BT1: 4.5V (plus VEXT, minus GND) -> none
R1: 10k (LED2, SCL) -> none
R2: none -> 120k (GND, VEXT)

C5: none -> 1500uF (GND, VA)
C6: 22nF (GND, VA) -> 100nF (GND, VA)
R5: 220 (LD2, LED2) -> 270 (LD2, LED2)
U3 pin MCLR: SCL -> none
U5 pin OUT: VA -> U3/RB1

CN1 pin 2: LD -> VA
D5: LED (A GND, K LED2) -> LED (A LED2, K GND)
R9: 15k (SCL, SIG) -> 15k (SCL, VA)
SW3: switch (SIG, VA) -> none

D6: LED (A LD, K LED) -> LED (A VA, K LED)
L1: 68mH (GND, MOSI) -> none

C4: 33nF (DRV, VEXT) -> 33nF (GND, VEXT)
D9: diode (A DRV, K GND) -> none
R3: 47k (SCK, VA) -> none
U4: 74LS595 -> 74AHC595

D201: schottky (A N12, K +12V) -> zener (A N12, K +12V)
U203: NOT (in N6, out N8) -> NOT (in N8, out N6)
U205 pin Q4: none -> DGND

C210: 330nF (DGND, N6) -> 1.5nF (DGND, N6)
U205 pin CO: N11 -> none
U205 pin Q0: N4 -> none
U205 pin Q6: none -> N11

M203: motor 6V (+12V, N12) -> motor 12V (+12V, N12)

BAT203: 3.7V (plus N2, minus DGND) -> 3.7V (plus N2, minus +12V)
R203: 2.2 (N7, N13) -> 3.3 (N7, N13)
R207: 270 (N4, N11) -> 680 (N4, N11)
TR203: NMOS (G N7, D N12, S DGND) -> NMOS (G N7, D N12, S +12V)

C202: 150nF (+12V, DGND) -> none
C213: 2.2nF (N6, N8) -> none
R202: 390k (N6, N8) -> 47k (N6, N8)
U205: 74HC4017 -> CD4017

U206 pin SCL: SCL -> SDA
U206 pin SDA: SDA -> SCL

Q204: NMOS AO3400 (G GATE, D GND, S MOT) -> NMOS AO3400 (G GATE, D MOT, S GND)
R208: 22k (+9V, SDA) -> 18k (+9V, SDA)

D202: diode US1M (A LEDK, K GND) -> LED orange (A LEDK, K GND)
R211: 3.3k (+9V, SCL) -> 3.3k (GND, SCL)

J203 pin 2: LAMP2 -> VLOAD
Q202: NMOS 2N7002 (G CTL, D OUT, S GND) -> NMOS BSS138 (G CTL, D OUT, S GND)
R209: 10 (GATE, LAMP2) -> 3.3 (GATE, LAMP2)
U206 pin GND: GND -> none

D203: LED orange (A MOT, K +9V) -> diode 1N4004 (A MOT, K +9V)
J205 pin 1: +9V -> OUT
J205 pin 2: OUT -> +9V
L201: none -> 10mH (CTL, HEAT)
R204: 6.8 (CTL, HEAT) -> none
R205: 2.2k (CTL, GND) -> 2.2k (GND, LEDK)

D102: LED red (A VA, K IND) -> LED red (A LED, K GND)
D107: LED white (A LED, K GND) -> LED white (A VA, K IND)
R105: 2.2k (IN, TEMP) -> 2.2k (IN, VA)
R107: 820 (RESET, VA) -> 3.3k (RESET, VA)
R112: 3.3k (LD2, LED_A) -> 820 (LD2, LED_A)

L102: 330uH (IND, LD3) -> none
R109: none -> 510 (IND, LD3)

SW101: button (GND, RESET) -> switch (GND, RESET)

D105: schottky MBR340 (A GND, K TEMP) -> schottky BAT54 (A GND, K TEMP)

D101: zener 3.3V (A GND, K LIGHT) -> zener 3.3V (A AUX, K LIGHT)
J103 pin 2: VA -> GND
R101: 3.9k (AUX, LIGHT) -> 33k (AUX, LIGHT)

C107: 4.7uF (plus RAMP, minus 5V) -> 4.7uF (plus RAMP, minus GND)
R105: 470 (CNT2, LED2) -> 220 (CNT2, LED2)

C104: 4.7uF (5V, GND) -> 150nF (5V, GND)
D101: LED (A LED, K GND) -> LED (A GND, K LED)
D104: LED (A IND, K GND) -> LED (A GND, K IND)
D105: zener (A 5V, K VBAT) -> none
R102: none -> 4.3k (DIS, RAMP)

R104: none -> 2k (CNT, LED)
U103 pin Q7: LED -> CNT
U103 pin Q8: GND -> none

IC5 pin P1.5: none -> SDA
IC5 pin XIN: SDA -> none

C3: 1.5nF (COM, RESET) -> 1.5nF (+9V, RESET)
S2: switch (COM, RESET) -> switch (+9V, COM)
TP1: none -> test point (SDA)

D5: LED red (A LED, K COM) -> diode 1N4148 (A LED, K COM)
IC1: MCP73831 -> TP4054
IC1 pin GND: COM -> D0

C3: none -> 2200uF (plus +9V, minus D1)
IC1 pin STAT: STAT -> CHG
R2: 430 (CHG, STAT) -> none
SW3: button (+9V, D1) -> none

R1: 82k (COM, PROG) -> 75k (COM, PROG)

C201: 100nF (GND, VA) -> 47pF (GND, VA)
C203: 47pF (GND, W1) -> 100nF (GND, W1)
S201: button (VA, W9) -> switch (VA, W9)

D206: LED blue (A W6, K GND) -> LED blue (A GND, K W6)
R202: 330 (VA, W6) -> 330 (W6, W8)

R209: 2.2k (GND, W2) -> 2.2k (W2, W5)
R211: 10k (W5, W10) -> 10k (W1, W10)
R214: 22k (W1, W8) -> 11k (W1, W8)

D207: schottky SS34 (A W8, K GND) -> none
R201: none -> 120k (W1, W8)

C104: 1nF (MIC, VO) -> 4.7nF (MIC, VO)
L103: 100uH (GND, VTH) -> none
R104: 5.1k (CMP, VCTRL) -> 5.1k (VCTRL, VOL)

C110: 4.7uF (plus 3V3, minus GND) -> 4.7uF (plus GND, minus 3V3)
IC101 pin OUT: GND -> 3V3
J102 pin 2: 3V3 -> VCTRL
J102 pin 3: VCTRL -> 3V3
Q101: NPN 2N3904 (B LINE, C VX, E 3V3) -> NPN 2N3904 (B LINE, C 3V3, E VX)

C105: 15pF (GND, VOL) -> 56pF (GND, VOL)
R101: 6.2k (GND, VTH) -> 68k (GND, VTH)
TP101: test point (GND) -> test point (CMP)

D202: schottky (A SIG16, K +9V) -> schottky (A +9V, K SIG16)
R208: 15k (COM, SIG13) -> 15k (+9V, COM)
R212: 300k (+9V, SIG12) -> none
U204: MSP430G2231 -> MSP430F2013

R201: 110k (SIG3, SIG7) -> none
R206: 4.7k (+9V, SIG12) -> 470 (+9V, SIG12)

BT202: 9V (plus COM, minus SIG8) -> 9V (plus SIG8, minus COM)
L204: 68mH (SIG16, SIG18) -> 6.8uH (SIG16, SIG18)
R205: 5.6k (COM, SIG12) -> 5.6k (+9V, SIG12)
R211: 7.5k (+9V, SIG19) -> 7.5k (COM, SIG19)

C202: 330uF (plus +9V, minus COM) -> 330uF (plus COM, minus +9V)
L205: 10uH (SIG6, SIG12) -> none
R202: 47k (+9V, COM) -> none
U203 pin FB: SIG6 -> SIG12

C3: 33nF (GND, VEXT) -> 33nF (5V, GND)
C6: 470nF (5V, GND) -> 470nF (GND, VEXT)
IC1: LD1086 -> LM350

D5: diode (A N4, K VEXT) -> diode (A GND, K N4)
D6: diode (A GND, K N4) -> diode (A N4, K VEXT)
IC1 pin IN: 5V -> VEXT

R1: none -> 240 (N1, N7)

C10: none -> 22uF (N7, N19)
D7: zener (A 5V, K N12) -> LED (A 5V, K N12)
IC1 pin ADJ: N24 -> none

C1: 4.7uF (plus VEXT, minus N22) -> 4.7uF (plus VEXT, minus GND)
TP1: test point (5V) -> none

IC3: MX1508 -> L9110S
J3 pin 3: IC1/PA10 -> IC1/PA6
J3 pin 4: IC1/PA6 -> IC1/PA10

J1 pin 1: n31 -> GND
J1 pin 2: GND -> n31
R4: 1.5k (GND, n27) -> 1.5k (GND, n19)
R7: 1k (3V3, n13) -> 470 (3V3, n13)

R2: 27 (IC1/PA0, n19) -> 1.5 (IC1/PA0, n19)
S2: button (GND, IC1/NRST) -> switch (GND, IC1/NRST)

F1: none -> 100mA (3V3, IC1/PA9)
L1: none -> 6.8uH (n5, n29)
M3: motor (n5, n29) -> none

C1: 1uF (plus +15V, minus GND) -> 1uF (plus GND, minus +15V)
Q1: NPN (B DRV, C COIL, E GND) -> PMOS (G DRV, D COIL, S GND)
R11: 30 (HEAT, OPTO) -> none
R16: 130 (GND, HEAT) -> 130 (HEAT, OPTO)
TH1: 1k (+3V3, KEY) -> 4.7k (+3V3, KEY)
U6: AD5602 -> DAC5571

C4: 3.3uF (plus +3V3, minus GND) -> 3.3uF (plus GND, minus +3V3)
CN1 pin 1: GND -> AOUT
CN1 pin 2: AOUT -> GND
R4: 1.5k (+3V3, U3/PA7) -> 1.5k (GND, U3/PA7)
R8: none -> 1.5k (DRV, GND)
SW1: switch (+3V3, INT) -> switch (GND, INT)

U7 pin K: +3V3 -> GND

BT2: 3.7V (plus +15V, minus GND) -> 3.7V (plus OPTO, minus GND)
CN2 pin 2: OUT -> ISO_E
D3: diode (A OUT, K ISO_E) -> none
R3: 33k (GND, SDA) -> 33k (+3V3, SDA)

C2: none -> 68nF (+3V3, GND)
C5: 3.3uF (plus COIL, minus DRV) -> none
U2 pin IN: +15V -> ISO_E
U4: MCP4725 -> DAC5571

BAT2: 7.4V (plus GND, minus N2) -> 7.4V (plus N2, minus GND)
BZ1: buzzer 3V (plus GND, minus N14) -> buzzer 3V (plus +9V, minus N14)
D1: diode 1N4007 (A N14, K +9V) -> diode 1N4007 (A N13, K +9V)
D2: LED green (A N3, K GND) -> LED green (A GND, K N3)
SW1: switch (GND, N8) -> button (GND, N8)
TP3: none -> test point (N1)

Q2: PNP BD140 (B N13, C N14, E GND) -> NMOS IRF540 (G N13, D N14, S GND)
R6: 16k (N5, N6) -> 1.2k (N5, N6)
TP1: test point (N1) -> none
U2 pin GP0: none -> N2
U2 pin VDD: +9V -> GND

* * *

**PROBLEM REQUIREMENTS**
Give back the entries above exactly as they are, from their first line through the line that contains "U205 pin Q6: none -> N11", both included, with nothing else.

**SOLVED PROBLEM**
BT1: 4.5V (plus VEXT, minus GND) -> none
R1: 10k (LED2, SCL) -> none
R2: none -> 120k (GND, VEXT)

C5: none -> 1500uF (GND, VA)
C6: 22nF (GND, VA) -> 100nF (GND, VA)
R5: 220 (LD2, LED2) -> 270 (LD2, LED2)
U3 pin MCLR: SCL -> none
U5 pin OUT: VA -> U3/RB1

CN1 pin 2: LD -> VA
D5: LED (A GND, K LED2) -> LED (A LED2, K GND)
R9: 15k (SCL, SIG) -> 15k (SCL, VA)
SW3: switch (SIG, VA) -> none

D6: LED (A LD, K LED) -> LED (A VA, K LED)
L1: 68mH (GND, MOSI) -> none

C4: 33nF (DRV, VEXT) -> 33nF (GND, VEXT)
D9: diode (A DRV, K GND) -> none
R3: 47k (SCK, VA) -> none
U4: 74LS595 -> 74AHC595

D201: schottky (A N12, K +12V) -> zener (A N12, K +12V)
U203: NOT (in N6, out N8) -> NOT (in N8, out N6)
U205 pin Q4: none -> DGND

C210: 330nF (DGND, N6) -> 1.5nF (DGND, N6)
U205 pin CO: N11 -> none
U205 pin Q0: N4 -> none
U205 pin Q6: none -> N11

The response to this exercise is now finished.